INPUT DATA below:

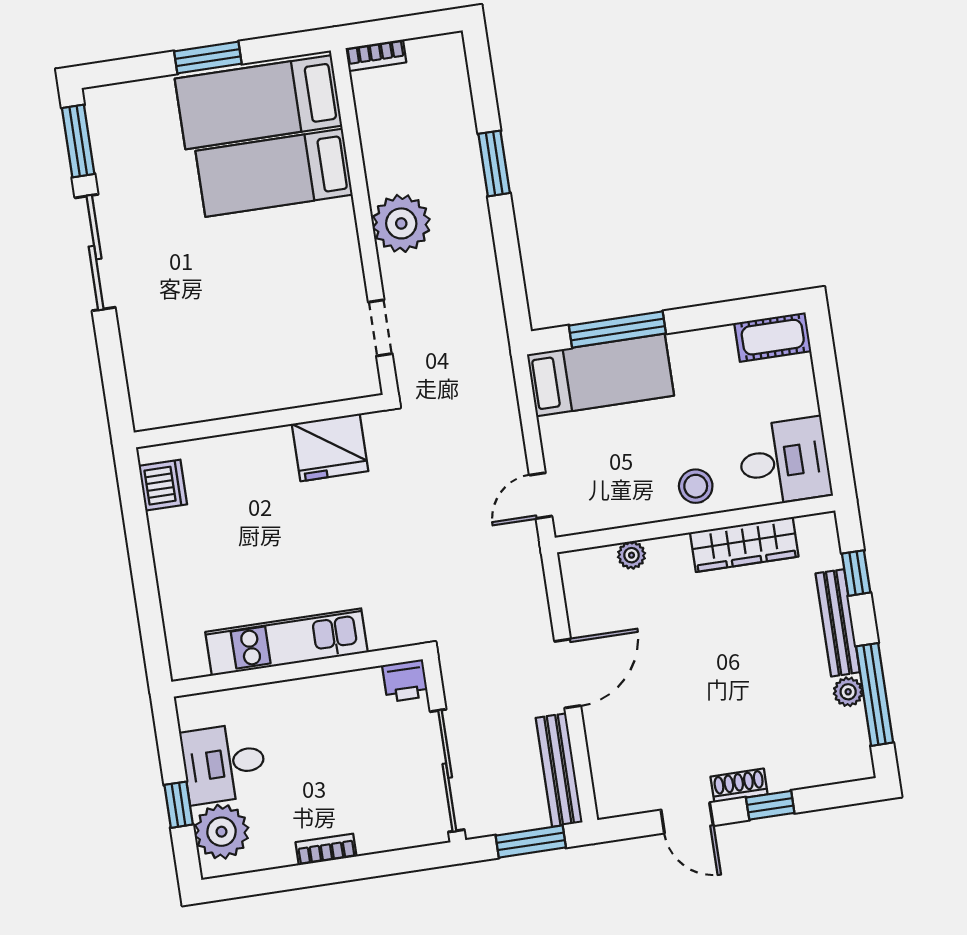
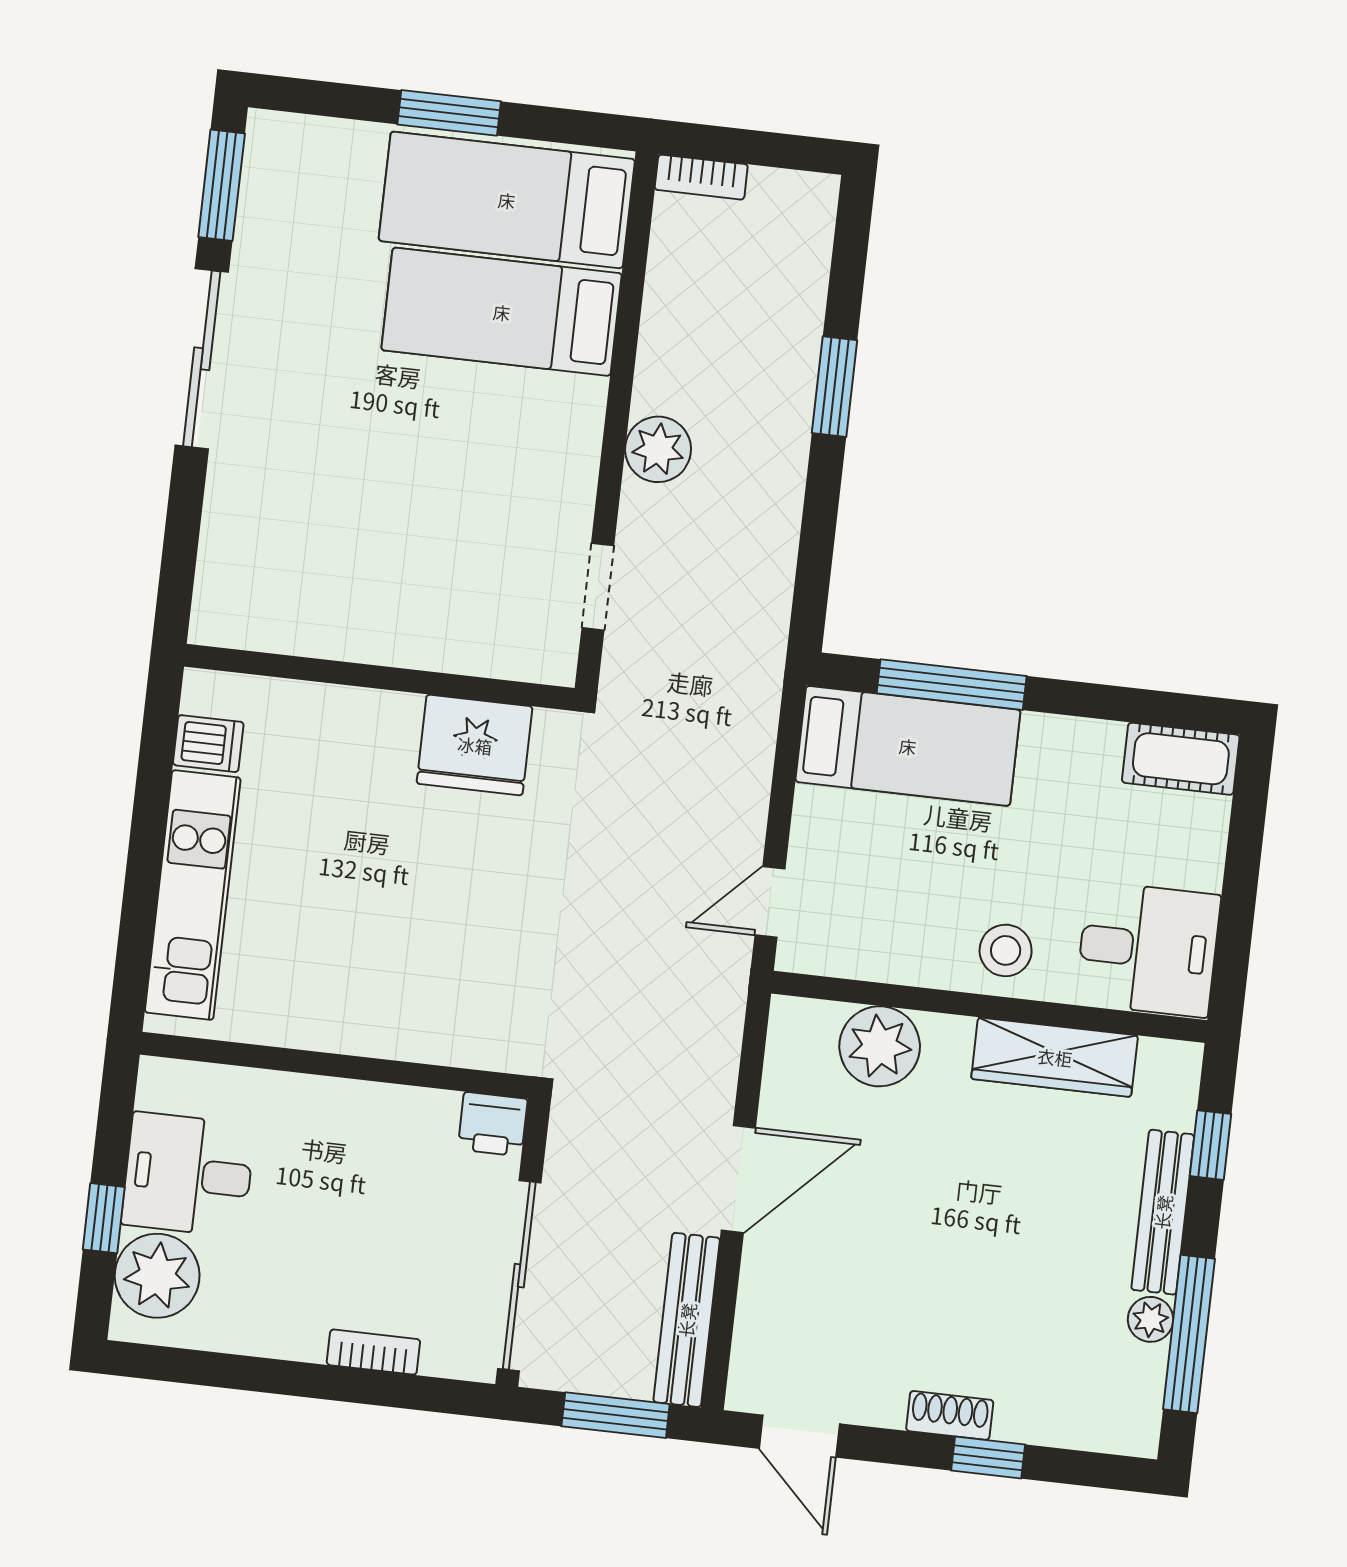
plant: (401, 223) -> (658, 449), width x0.73, depth x0.73
dishwasher: (163, 485) -> (208, 744), width x0.73
plant: (632, 555) -> (880, 1046), width x1.88, depth x1.88
kitchen unit: (287, 642) -> (193, 895), moved, turned 90
door: (687, 818) -> (799, 1436), moved
bookcase: (326, 849) -> (373, 1352), moved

End of INPUT DATA.

PROBLEM DETAILS:
The answer must consist of every line above that holds the string "depth", copied exactly.

RESULT OF THIS TASK:
plant: (401, 223) -> (658, 449), width x0.73, depth x0.73
plant: (632, 555) -> (880, 1046), width x1.88, depth x1.88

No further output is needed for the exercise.